== Segment start ==

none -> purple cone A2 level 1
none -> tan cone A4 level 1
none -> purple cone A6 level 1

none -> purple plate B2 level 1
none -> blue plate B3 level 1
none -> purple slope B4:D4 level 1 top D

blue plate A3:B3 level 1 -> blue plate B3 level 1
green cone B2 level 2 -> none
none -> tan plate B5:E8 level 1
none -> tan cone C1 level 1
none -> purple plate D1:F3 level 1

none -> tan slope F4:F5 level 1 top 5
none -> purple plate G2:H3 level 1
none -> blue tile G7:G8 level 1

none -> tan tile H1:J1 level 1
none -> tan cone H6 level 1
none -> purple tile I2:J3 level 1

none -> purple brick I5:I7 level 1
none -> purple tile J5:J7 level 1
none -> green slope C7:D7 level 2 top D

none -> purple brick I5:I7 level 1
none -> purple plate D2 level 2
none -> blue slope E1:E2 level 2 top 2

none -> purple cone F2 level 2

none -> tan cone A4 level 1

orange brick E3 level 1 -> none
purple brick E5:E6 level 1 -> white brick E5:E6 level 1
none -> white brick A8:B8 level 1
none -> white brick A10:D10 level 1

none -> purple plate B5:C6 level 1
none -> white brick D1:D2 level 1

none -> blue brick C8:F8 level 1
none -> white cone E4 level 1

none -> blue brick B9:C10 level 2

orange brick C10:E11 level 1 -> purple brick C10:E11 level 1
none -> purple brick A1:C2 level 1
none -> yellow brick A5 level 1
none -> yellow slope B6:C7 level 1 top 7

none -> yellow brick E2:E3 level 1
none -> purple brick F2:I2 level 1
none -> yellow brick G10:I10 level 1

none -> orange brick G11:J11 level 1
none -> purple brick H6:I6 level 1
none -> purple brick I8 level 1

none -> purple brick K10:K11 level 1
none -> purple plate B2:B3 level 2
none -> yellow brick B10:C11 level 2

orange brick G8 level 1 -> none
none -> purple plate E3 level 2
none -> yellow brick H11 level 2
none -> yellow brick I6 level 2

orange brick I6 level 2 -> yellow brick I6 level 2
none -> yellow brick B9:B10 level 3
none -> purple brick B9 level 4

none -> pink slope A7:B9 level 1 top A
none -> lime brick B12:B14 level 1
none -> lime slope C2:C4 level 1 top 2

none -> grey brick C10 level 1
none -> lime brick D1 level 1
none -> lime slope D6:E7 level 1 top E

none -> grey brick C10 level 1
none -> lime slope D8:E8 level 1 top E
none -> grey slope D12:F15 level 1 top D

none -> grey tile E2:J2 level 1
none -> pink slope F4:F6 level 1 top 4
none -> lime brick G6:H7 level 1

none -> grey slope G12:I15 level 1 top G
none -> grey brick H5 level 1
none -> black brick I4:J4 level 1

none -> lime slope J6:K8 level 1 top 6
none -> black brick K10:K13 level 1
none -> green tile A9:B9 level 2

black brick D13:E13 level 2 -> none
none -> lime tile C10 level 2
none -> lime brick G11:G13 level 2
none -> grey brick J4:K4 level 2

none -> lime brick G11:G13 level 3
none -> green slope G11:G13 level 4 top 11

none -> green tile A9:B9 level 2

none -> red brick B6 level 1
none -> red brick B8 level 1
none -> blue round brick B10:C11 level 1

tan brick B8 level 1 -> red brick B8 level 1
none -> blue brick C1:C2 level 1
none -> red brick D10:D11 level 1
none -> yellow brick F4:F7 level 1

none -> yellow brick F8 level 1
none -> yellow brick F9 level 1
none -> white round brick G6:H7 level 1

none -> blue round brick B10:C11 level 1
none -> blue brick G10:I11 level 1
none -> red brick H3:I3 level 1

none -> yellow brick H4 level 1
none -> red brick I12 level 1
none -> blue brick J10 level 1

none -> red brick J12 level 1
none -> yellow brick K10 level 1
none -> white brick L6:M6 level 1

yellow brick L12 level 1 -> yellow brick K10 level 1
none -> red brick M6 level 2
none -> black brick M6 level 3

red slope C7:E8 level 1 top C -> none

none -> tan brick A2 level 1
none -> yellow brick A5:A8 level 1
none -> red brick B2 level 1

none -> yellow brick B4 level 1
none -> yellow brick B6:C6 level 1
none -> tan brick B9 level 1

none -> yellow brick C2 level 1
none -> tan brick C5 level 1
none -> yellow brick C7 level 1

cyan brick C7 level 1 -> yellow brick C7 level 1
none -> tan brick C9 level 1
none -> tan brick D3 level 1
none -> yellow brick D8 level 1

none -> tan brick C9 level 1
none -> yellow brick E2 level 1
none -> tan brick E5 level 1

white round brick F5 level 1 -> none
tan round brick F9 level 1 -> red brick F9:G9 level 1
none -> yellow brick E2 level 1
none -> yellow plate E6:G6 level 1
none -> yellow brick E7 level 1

== Segment end ==

PROBLEM STATEMENT: Return a word-for-word copy of the lines above from the one holding "none -> red brick H3:I3 level 1" through the one holding "none -> yellow brick A5:A8 level 1", with both of them included and nothing besides.

SOLVED PROBLEM:
none -> red brick H3:I3 level 1

none -> yellow brick H4 level 1
none -> red brick I12 level 1
none -> blue brick J10 level 1

none -> red brick J12 level 1
none -> yellow brick K10 level 1
none -> white brick L6:M6 level 1

yellow brick L12 level 1 -> yellow brick K10 level 1
none -> red brick M6 level 2
none -> black brick M6 level 3

red slope C7:E8 level 1 top C -> none

none -> tan brick A2 level 1
none -> yellow brick A5:A8 level 1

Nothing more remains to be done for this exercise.